"""

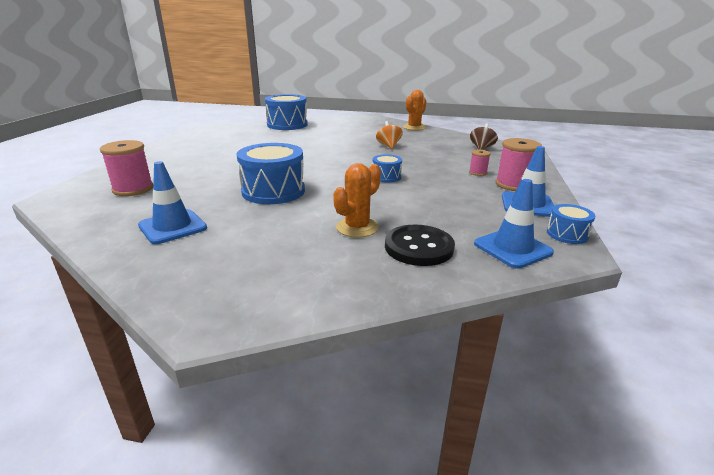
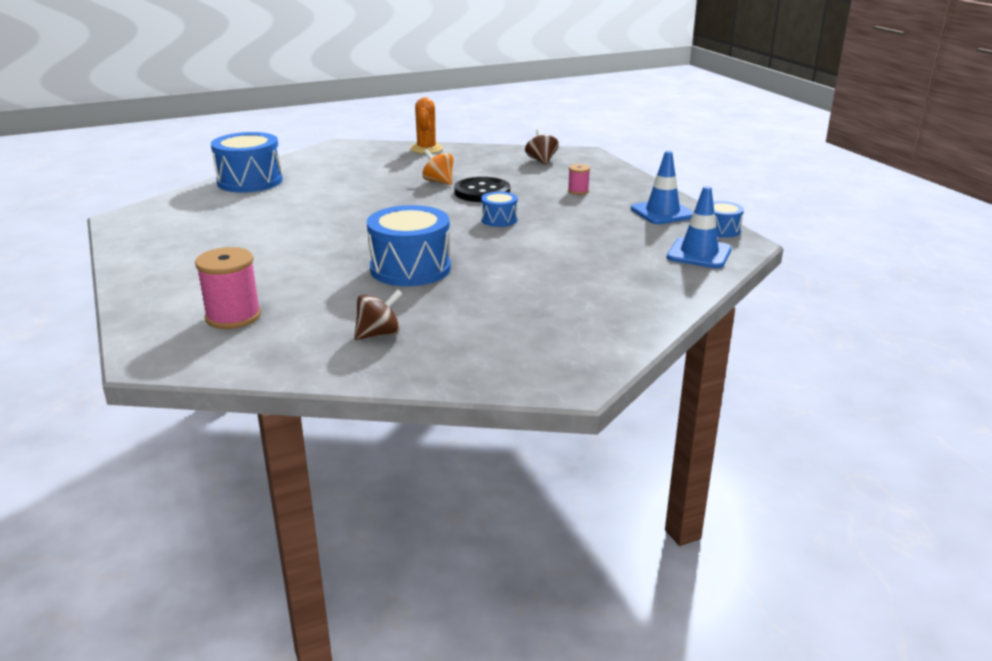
camera: 35 degrees left, 0 degrees up
(172, 227) = (379, 334): blue traffic cone -> brown spinning top
(357, 227) = (557, 276): orange cactus -> none
(419, 247) = (632, 276): black button -> black button (482, 192)
(513, 185) = (626, 196): pink spool -> none

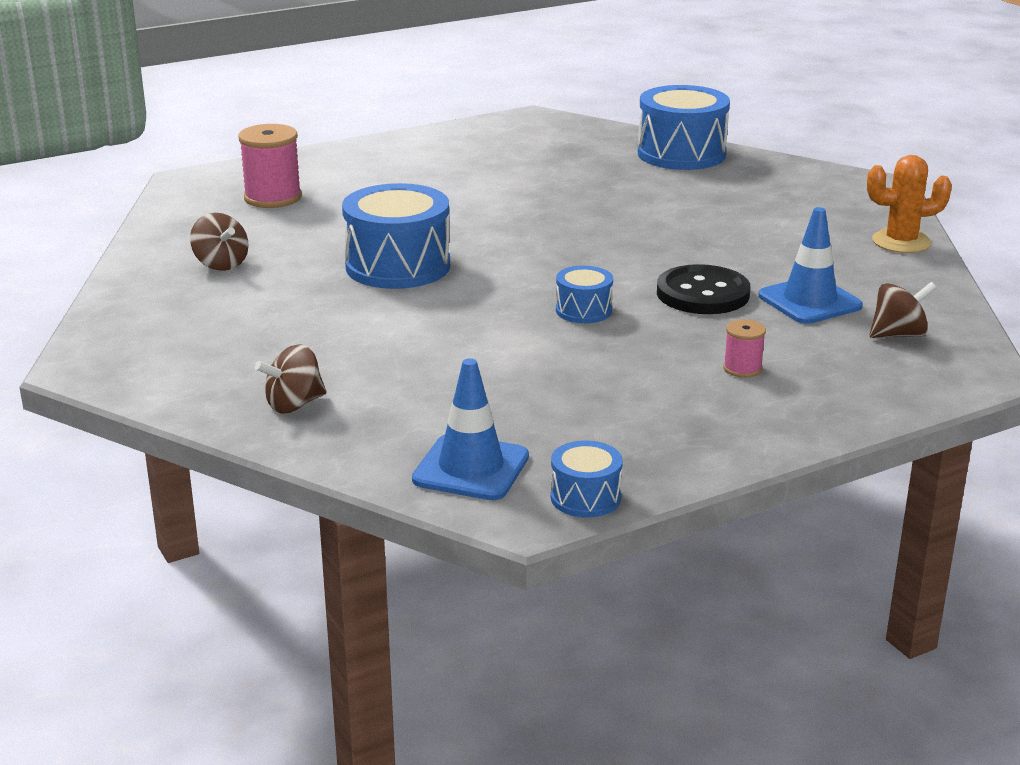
camera: 85 degrees right, 0 degrees up
(438, 181) = (738, 261): orange spinning top -> none
(629, 301) = (294, 405): none -> brown spinning top
(662, 212) = (659, 443): blue traffic cone -> blue traffic cone (809, 301)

"""

Reproduce the records in full, exactly as they appear, and show none of the pictures.

camera: 35 degrees left, 0 degrees up
(172, 227) = (379, 334): blue traffic cone -> brown spinning top
(357, 227) = (557, 276): orange cactus -> none
(419, 247) = (632, 276): black button -> black button (482, 192)
(513, 185) = (626, 196): pink spool -> none

camera: 85 degrees right, 0 degrees up
(438, 181) = (738, 261): orange spinning top -> none
(629, 301) = (294, 405): none -> brown spinning top
(662, 212) = (659, 443): blue traffic cone -> blue traffic cone (809, 301)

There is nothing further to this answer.